** Opening DATA TO USE block **
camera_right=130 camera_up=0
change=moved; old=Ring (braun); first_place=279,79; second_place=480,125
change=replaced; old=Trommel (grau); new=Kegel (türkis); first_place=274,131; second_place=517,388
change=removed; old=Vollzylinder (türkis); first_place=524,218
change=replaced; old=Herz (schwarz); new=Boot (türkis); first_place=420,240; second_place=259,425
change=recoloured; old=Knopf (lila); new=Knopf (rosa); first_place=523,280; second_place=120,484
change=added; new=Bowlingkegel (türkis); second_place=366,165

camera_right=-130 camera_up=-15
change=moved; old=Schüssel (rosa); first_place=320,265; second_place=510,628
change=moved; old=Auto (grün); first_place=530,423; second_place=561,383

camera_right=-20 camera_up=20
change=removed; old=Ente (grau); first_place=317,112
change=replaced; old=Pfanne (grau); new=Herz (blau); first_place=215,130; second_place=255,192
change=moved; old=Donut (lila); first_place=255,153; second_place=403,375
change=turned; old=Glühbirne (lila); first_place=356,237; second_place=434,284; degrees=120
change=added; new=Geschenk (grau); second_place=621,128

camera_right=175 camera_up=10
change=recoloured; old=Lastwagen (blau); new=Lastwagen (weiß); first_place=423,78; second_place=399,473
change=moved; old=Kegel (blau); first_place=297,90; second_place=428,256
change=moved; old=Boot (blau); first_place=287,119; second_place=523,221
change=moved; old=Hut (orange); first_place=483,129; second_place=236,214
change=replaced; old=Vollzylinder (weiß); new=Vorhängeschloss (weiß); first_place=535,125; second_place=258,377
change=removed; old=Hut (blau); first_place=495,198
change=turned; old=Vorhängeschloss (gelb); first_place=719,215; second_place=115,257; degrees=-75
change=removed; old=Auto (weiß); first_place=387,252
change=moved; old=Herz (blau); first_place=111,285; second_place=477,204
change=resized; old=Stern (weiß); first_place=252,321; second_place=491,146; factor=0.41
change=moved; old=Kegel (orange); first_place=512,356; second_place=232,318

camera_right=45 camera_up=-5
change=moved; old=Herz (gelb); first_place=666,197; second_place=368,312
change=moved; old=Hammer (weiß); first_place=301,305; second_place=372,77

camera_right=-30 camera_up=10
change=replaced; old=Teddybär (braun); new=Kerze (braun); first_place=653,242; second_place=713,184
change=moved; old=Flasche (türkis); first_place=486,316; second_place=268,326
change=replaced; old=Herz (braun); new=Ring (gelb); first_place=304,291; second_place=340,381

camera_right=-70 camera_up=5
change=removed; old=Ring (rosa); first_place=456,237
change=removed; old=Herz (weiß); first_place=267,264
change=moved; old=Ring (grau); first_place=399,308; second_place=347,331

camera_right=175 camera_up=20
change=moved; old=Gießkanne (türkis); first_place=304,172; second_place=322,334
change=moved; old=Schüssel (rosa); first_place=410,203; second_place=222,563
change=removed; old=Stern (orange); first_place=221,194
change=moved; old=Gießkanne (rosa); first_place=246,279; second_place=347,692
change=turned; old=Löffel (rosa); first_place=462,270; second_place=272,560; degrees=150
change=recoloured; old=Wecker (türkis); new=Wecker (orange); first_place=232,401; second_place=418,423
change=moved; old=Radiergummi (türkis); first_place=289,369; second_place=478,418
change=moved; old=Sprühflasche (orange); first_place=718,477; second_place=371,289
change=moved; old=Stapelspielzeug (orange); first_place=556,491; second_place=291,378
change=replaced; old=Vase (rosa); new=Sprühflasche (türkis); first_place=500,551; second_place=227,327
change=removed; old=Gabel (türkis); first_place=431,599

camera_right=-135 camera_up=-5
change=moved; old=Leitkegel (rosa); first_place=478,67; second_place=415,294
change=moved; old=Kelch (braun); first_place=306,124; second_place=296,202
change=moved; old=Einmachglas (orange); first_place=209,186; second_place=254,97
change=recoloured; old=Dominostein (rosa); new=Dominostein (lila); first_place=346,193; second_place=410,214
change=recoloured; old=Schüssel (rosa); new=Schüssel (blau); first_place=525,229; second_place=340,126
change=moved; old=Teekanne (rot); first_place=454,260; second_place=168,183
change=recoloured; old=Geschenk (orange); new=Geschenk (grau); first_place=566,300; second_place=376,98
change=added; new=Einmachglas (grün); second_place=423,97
** Closing DATA TO USE block **
→ **ACTIVITY**: Each line above must be printed exactly as it appears.

→ **SOLUTION TO THE EXERCISE**:
camera_right=130 camera_up=0
change=moved; old=Ring (braun); first_place=279,79; second_place=480,125
change=replaced; old=Trommel (grau); new=Kegel (türkis); first_place=274,131; second_place=517,388
change=removed; old=Vollzylinder (türkis); first_place=524,218
change=replaced; old=Herz (schwarz); new=Boot (türkis); first_place=420,240; second_place=259,425
change=recoloured; old=Knopf (lila); new=Knopf (rosa); first_place=523,280; second_place=120,484
change=added; new=Bowlingkegel (türkis); second_place=366,165

camera_right=-130 camera_up=-15
change=moved; old=Schüssel (rosa); first_place=320,265; second_place=510,628
change=moved; old=Auto (grün); first_place=530,423; second_place=561,383

camera_right=-20 camera_up=20
change=removed; old=Ente (grau); first_place=317,112
change=replaced; old=Pfanne (grau); new=Herz (blau); first_place=215,130; second_place=255,192
change=moved; old=Donut (lila); first_place=255,153; second_place=403,375
change=turned; old=Glühbirne (lila); first_place=356,237; second_place=434,284; degrees=120
change=added; new=Geschenk (grau); second_place=621,128

camera_right=175 camera_up=10
change=recoloured; old=Lastwagen (blau); new=Lastwagen (weiß); first_place=423,78; second_place=399,473
change=moved; old=Kegel (blau); first_place=297,90; second_place=428,256
change=moved; old=Boot (blau); first_place=287,119; second_place=523,221
change=moved; old=Hut (orange); first_place=483,129; second_place=236,214
change=replaced; old=Vollzylinder (weiß); new=Vorhängeschloss (weiß); first_place=535,125; second_place=258,377
change=removed; old=Hut (blau); first_place=495,198
change=turned; old=Vorhängeschloss (gelb); first_place=719,215; second_place=115,257; degrees=-75
change=removed; old=Auto (weiß); first_place=387,252
change=moved; old=Herz (blau); first_place=111,285; second_place=477,204
change=resized; old=Stern (weiß); first_place=252,321; second_place=491,146; factor=0.41
change=moved; old=Kegel (orange); first_place=512,356; second_place=232,318

camera_right=45 camera_up=-5
change=moved; old=Herz (gelb); first_place=666,197; second_place=368,312
change=moved; old=Hammer (weiß); first_place=301,305; second_place=372,77

camera_right=-30 camera_up=10
change=replaced; old=Teddybär (braun); new=Kerze (braun); first_place=653,242; second_place=713,184
change=moved; old=Flasche (türkis); first_place=486,316; second_place=268,326
change=replaced; old=Herz (braun); new=Ring (gelb); first_place=304,291; second_place=340,381

camera_right=-70 camera_up=5
change=removed; old=Ring (rosa); first_place=456,237
change=removed; old=Herz (weiß); first_place=267,264
change=moved; old=Ring (grau); first_place=399,308; second_place=347,331

camera_right=175 camera_up=20
change=moved; old=Gießkanne (türkis); first_place=304,172; second_place=322,334
change=moved; old=Schüssel (rosa); first_place=410,203; second_place=222,563
change=removed; old=Stern (orange); first_place=221,194
change=moved; old=Gießkanne (rosa); first_place=246,279; second_place=347,692
change=turned; old=Löffel (rosa); first_place=462,270; second_place=272,560; degrees=150
change=recoloured; old=Wecker (türkis); new=Wecker (orange); first_place=232,401; second_place=418,423
change=moved; old=Radiergummi (türkis); first_place=289,369; second_place=478,418
change=moved; old=Sprühflasche (orange); first_place=718,477; second_place=371,289
change=moved; old=Stapelspielzeug (orange); first_place=556,491; second_place=291,378
change=replaced; old=Vase (rosa); new=Sprühflasche (türkis); first_place=500,551; second_place=227,327
change=removed; old=Gabel (türkis); first_place=431,599

camera_right=-135 camera_up=-5
change=moved; old=Leitkegel (rosa); first_place=478,67; second_place=415,294
change=moved; old=Kelch (braun); first_place=306,124; second_place=296,202
change=moved; old=Einmachglas (orange); first_place=209,186; second_place=254,97
change=recoloured; old=Dominostein (rosa); new=Dominostein (lila); first_place=346,193; second_place=410,214
change=recoloured; old=Schüssel (rosa); new=Schüssel (blau); first_place=525,229; second_place=340,126
change=moved; old=Teekanne (rot); first_place=454,260; second_place=168,183
change=recoloured; old=Geschenk (orange); new=Geschenk (grau); first_place=566,300; second_place=376,98
change=added; new=Einmachglas (grün); second_place=423,97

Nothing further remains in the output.